Assigned task:
Reproduce only the stretch of entries below that begins at the first line and ends at the line holding "gray rectangle: moved 7 px up".
(Data in this exercise Opens)
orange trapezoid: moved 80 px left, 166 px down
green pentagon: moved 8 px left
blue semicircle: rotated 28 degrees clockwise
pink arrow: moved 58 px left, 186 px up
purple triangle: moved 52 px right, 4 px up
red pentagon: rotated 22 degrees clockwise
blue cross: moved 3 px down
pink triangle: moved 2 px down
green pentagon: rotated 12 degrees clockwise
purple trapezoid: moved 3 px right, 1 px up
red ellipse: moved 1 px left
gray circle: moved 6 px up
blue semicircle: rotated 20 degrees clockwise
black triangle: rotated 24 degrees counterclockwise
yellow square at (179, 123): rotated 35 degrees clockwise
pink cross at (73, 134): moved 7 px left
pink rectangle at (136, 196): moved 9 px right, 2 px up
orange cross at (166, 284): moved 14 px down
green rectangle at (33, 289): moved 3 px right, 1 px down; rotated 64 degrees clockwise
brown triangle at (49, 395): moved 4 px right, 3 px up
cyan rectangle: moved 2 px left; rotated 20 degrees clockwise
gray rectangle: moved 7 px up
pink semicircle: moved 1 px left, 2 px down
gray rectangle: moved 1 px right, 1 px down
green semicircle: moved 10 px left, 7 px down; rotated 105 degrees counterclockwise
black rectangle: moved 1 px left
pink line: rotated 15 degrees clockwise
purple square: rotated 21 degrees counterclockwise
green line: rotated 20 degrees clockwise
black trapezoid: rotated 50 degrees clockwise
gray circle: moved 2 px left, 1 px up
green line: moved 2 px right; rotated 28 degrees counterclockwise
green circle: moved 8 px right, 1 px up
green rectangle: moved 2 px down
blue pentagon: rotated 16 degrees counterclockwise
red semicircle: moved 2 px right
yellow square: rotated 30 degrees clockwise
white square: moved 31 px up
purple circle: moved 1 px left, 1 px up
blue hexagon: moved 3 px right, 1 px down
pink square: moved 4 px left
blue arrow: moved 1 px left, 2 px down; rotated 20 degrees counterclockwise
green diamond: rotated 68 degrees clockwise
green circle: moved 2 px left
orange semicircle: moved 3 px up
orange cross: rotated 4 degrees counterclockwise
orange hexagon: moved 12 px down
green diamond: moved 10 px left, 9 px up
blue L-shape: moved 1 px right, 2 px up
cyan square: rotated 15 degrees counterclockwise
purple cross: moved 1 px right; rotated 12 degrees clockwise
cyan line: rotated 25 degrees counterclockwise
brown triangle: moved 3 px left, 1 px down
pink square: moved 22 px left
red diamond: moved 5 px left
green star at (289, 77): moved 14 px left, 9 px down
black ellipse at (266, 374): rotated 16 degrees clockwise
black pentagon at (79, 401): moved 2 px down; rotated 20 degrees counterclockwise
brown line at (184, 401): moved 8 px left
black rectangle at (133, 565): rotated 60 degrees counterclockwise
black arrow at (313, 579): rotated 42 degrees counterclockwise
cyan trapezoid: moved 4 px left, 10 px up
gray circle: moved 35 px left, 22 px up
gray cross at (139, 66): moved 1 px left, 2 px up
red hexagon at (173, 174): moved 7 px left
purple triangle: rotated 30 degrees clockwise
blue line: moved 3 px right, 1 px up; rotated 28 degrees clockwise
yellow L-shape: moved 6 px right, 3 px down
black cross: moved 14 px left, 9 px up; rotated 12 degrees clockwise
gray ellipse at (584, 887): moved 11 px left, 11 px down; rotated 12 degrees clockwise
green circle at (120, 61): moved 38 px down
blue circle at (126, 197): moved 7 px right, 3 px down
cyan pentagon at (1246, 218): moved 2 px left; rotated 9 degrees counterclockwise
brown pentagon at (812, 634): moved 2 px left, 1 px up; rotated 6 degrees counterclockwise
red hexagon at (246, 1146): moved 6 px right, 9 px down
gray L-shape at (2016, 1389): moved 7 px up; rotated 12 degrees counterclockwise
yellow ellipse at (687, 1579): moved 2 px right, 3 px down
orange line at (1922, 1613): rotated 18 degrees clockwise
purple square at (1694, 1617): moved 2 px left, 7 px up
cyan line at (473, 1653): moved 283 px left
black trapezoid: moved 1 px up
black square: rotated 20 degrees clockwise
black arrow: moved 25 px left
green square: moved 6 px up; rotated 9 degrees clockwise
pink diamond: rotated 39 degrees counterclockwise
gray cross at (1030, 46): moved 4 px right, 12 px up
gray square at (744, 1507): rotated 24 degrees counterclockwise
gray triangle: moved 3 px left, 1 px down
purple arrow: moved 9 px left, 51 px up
(Data in this exercise Closes)
Result of the task:
orange trapezoid: moved 80 px left, 166 px down
green pentagon: moved 8 px left
blue semicircle: rotated 28 degrees clockwise
pink arrow: moved 58 px left, 186 px up
purple triangle: moved 52 px right, 4 px up
red pentagon: rotated 22 degrees clockwise
blue cross: moved 3 px down
pink triangle: moved 2 px down
green pentagon: rotated 12 degrees clockwise
purple trapezoid: moved 3 px right, 1 px up
red ellipse: moved 1 px left
gray circle: moved 6 px up
blue semicircle: rotated 20 degrees clockwise
black triangle: rotated 24 degrees counterclockwise
yellow square at (179, 123): rotated 35 degrees clockwise
pink cross at (73, 134): moved 7 px left
pink rectangle at (136, 196): moved 9 px right, 2 px up
orange cross at (166, 284): moved 14 px down
green rectangle at (33, 289): moved 3 px right, 1 px down; rotated 64 degrees clockwise
brown triangle at (49, 395): moved 4 px right, 3 px up
cyan rectangle: moved 2 px left; rotated 20 degrees clockwise
gray rectangle: moved 7 px up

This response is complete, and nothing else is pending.